§ **What you need to do**
Please write out the listing exactly, leaving each picture out.

§ **Data segment**
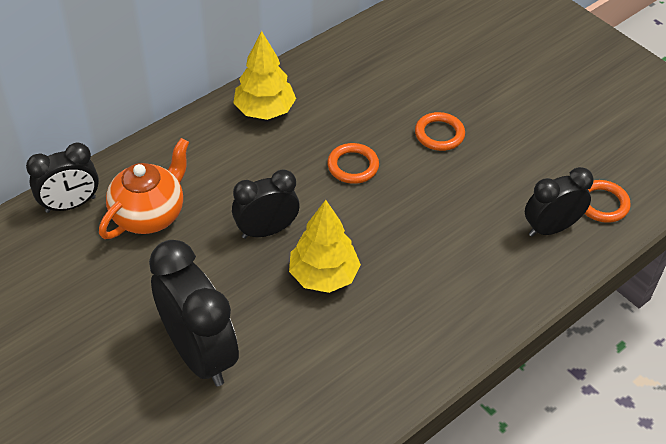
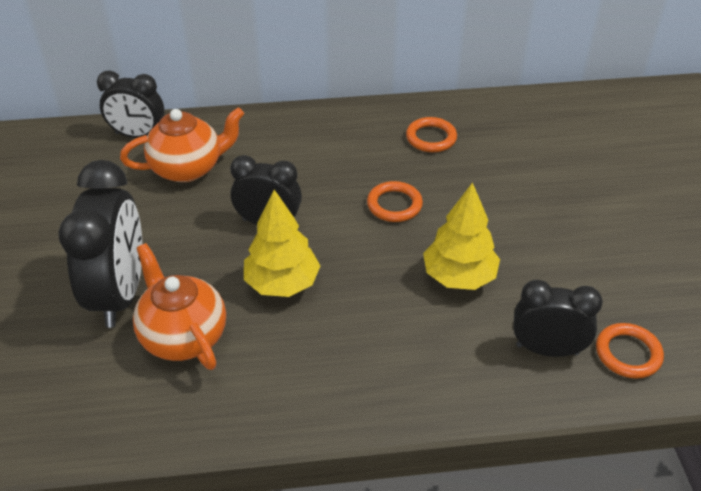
camera: 35 degrees right, 5 degrees down
(265, 110) = (357, 129): yellow tree -> yellow tree (459, 277)
(285, 359) = (183, 336): none -> orange teapot
(439, 134) = (503, 213): orange ring -> orange ring (431, 138)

§ **Answer for this exercise**
camera: 35 degrees right, 5 degrees down
(265, 110) = (357, 129): yellow tree -> yellow tree (459, 277)
(285, 359) = (183, 336): none -> orange teapot
(439, 134) = (503, 213): orange ring -> orange ring (431, 138)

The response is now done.